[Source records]
>>>>

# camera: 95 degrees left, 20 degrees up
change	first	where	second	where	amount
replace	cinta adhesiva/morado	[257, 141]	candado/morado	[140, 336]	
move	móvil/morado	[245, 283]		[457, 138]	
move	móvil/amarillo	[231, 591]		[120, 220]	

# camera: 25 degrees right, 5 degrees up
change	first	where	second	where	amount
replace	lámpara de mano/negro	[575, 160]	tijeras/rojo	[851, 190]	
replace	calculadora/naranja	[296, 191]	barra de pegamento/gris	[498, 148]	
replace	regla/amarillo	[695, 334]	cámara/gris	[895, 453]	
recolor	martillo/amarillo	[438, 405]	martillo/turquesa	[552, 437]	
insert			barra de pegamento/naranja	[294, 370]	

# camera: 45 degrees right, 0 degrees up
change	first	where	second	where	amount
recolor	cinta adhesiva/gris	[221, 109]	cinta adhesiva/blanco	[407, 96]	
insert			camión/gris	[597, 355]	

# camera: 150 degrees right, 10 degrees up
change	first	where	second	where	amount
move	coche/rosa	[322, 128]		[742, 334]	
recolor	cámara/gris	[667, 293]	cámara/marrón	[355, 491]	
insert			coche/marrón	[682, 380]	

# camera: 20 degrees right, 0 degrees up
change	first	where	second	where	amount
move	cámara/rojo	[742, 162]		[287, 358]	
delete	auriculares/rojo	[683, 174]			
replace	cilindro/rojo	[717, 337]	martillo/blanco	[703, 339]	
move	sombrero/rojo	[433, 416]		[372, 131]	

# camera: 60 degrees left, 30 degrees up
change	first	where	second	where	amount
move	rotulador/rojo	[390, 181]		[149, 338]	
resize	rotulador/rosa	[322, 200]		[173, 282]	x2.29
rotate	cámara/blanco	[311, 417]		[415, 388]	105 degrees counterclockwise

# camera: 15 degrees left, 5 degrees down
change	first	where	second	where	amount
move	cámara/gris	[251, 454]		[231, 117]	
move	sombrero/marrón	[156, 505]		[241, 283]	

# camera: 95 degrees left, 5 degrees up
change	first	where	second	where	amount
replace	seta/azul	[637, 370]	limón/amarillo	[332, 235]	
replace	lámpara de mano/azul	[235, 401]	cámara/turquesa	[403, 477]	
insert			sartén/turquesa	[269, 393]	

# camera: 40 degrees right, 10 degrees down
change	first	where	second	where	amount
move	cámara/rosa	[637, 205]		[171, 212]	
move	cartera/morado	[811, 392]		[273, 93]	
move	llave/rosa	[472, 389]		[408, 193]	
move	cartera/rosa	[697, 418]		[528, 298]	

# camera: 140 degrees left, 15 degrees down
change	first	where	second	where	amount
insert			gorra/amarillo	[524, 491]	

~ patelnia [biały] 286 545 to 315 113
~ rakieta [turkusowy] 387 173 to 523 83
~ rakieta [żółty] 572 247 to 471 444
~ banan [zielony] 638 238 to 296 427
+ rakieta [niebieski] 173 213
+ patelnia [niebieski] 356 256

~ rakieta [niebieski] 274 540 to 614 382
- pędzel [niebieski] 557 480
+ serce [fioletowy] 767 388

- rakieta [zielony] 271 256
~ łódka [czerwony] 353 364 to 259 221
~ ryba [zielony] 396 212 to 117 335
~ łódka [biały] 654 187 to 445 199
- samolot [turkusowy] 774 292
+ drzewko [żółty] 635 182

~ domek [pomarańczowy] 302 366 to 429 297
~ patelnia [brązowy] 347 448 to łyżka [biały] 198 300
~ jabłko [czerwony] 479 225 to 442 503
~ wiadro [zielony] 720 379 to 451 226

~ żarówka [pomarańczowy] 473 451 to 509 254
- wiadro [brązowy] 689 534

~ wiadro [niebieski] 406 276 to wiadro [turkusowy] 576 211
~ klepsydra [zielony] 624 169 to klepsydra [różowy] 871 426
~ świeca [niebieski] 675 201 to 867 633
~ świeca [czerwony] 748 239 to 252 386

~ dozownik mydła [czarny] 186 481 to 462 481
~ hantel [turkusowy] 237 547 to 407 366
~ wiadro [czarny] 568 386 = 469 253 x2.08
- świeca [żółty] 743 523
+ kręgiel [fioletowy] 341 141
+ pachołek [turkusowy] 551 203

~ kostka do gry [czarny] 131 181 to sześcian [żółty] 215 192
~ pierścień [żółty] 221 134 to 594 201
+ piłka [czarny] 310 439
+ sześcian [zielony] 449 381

<<<<

• **Task objective**
Make an exact copy of all the data.

• **Exercise response**
# camera: 95 degrees left, 20 degrees up
change	first	where	second	where	amount
replace	cinta adhesiva/morado	[257, 141]	candado/morado	[140, 336]	
move	móvil/morado	[245, 283]		[457, 138]	
move	móvil/amarillo	[231, 591]		[120, 220]	

# camera: 25 degrees right, 5 degrees up
change	first	where	second	where	amount
replace	lámpara de mano/negro	[575, 160]	tijeras/rojo	[851, 190]	
replace	calculadora/naranja	[296, 191]	barra de pegamento/gris	[498, 148]	
replace	regla/amarillo	[695, 334]	cámara/gris	[895, 453]	
recolor	martillo/amarillo	[438, 405]	martillo/turquesa	[552, 437]	
insert			barra de pegamento/naranja	[294, 370]	

# camera: 45 degrees right, 0 degrees up
change	first	where	second	where	amount
recolor	cinta adhesiva/gris	[221, 109]	cinta adhesiva/blanco	[407, 96]	
insert			camión/gris	[597, 355]	

# camera: 150 degrees right, 10 degrees up
change	first	where	second	where	amount
move	coche/rosa	[322, 128]		[742, 334]	
recolor	cámara/gris	[667, 293]	cámara/marrón	[355, 491]	
insert			coche/marrón	[682, 380]	

# camera: 20 degrees right, 0 degrees up
change	first	where	second	where	amount
move	cámara/rojo	[742, 162]		[287, 358]	
delete	auriculares/rojo	[683, 174]			
replace	cilindro/rojo	[717, 337]	martillo/blanco	[703, 339]	
move	sombrero/rojo	[433, 416]		[372, 131]	

# camera: 60 degrees left, 30 degrees up
change	first	where	second	where	amount
move	rotulador/rojo	[390, 181]		[149, 338]	
resize	rotulador/rosa	[322, 200]		[173, 282]	x2.29
rotate	cámara/blanco	[311, 417]		[415, 388]	105 degrees counterclockwise

# camera: 15 degrees left, 5 degrees down
change	first	where	second	where	amount
move	cámara/gris	[251, 454]		[231, 117]	
move	sombrero/marrón	[156, 505]		[241, 283]	

# camera: 95 degrees left, 5 degrees up
change	first	where	second	where	amount
replace	seta/azul	[637, 370]	limón/amarillo	[332, 235]	
replace	lámpara de mano/azul	[235, 401]	cámara/turquesa	[403, 477]	
insert			sartén/turquesa	[269, 393]	

# camera: 40 degrees right, 10 degrees down
change	first	where	second	where	amount
move	cámara/rosa	[637, 205]		[171, 212]	
move	cartera/morado	[811, 392]		[273, 93]	
move	llave/rosa	[472, 389]		[408, 193]	
move	cartera/rosa	[697, 418]		[528, 298]	

# camera: 140 degrees left, 15 degrees down
change	first	where	second	where	amount
insert			gorra/amarillo	[524, 491]	

~ patelnia [biały] 286 545 to 315 113
~ rakieta [turkusowy] 387 173 to 523 83
~ rakieta [żółty] 572 247 to 471 444
~ banan [zielony] 638 238 to 296 427
+ rakieta [niebieski] 173 213
+ patelnia [niebieski] 356 256

~ rakieta [niebieski] 274 540 to 614 382
- pędzel [niebieski] 557 480
+ serce [fioletowy] 767 388

- rakieta [zielony] 271 256
~ łódka [czerwony] 353 364 to 259 221
~ ryba [zielony] 396 212 to 117 335
~ łódka [biały] 654 187 to 445 199
- samolot [turkusowy] 774 292
+ drzewko [żółty] 635 182

~ domek [pomarańczowy] 302 366 to 429 297
~ patelnia [brązowy] 347 448 to łyżka [biały] 198 300
~ jabłko [czerwony] 479 225 to 442 503
~ wiadro [zielony] 720 379 to 451 226

~ żarówka [pomarańczowy] 473 451 to 509 254
- wiadro [brązowy] 689 534

~ wiadro [niebieski] 406 276 to wiadro [turkusowy] 576 211
~ klepsydra [zielony] 624 169 to klepsydra [różowy] 871 426
~ świeca [niebieski] 675 201 to 867 633
~ świeca [czerwony] 748 239 to 252 386

~ dozownik mydła [czarny] 186 481 to 462 481
~ hantel [turkusowy] 237 547 to 407 366
~ wiadro [czarny] 568 386 = 469 253 x2.08
- świeca [żółty] 743 523
+ kręgiel [fioletowy] 341 141
+ pachołek [turkusowy] 551 203

~ kostka do gry [czarny] 131 181 to sześcian [żółty] 215 192
~ pierścień [żółty] 221 134 to 594 201
+ piłka [czarny] 310 439
+ sześcian [zielony] 449 381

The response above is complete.